Problem to solve: Your answer should consist of the lines in the following data that contain "rectangle".

----------------

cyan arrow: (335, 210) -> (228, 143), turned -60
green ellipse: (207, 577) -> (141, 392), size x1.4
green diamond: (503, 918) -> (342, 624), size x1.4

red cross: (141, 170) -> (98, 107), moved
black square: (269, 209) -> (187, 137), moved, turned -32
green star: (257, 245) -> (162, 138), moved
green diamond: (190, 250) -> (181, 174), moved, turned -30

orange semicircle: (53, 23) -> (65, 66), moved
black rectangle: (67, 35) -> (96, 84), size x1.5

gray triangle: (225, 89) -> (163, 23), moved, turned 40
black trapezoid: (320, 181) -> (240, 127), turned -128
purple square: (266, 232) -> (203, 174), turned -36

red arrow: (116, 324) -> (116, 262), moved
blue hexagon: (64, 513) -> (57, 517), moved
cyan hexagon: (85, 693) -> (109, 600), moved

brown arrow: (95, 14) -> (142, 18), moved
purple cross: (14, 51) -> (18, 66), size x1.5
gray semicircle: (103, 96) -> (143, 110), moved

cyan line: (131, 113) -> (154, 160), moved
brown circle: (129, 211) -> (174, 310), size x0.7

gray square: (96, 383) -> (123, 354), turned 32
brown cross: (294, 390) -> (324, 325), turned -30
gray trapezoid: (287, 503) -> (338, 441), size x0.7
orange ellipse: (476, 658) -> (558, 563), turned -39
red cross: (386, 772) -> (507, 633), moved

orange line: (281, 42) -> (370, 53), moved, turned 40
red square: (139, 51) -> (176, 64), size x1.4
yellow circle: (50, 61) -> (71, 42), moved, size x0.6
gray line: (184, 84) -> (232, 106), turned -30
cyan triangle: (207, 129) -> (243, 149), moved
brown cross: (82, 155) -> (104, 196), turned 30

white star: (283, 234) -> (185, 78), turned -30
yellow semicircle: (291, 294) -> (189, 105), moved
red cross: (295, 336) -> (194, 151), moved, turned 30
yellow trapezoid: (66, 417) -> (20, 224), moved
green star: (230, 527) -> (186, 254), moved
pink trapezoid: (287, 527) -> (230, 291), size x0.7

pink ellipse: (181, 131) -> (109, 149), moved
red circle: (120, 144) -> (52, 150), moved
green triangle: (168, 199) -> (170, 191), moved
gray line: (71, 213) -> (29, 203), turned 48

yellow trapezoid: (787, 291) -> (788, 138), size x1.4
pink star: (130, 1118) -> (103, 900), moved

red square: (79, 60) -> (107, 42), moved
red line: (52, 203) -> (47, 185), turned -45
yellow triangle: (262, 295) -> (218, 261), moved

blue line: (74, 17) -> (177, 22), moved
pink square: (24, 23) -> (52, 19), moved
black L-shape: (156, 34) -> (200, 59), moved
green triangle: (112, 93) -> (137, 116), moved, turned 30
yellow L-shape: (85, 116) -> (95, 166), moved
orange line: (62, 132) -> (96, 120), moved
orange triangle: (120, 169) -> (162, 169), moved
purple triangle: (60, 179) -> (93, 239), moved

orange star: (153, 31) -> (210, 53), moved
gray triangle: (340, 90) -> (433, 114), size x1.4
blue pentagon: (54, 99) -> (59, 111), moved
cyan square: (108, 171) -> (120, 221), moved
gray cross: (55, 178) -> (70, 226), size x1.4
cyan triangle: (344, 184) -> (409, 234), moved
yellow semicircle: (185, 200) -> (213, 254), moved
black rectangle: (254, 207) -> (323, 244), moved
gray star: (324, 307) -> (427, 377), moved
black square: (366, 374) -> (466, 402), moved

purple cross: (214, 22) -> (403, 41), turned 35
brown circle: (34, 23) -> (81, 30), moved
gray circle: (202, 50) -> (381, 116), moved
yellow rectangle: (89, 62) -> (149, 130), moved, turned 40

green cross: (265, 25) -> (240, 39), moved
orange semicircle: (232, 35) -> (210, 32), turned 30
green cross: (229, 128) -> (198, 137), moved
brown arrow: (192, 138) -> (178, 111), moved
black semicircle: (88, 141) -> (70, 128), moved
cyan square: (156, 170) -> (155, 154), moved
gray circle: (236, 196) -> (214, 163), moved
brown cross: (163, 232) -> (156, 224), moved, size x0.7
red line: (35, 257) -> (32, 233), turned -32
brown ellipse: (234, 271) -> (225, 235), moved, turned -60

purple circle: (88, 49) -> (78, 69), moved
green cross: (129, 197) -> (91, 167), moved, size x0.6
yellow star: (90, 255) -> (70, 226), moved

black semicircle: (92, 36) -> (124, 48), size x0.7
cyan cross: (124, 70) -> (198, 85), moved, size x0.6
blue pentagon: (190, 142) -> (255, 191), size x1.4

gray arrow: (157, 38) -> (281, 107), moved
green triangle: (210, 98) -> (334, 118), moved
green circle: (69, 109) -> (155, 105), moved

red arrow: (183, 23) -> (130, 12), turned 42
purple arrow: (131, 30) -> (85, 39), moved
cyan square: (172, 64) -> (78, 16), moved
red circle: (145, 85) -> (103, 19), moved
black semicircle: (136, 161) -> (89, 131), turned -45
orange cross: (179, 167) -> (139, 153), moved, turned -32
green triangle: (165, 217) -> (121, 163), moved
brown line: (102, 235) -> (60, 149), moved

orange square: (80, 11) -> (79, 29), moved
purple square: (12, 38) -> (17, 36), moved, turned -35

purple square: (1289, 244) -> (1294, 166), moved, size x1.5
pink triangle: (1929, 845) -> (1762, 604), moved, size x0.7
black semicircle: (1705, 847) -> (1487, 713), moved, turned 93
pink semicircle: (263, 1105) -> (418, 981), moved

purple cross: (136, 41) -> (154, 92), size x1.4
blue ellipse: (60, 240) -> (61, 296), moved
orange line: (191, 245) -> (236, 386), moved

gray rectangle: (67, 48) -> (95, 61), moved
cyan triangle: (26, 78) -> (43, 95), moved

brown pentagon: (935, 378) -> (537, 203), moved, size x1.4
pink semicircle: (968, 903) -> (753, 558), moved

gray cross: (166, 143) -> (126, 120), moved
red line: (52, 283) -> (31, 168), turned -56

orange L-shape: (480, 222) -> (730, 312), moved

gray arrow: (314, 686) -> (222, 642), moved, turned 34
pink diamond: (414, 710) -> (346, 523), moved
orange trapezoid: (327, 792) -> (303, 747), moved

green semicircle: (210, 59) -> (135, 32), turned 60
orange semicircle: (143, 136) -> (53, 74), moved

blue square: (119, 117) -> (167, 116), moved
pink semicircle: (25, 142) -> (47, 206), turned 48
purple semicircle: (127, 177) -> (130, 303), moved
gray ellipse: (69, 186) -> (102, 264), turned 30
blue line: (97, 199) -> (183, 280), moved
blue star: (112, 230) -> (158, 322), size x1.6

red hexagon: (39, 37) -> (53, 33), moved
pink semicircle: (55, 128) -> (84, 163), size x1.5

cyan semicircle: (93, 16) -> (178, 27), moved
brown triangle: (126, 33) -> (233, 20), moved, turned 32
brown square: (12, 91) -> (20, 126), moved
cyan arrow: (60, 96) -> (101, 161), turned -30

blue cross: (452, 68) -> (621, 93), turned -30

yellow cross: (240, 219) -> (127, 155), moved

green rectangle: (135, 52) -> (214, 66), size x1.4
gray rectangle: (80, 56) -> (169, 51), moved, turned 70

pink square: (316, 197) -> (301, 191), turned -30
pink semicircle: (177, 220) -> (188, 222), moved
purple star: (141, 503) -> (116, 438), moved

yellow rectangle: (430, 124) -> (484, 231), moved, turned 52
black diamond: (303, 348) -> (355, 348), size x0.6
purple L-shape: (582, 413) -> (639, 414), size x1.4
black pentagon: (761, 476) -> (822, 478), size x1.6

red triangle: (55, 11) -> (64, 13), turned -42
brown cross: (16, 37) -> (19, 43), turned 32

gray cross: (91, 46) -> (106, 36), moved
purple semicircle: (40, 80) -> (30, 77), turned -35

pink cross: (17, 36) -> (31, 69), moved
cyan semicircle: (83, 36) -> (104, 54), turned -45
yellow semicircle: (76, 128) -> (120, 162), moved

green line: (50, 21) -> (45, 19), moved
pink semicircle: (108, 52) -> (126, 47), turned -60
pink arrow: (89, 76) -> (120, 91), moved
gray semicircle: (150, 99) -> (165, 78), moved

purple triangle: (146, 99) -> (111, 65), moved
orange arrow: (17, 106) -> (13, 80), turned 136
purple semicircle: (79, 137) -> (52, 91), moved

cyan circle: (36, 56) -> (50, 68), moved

----------------

Result for this task:
black rectangle: (67, 35) -> (96, 84), size x1.5
black rectangle: (254, 207) -> (323, 244), moved
yellow rectangle: (89, 62) -> (149, 130), moved, turned 40
gray rectangle: (67, 48) -> (95, 61), moved
green rectangle: (135, 52) -> (214, 66), size x1.4
gray rectangle: (80, 56) -> (169, 51), moved, turned 70
yellow rectangle: (430, 124) -> (484, 231), moved, turned 52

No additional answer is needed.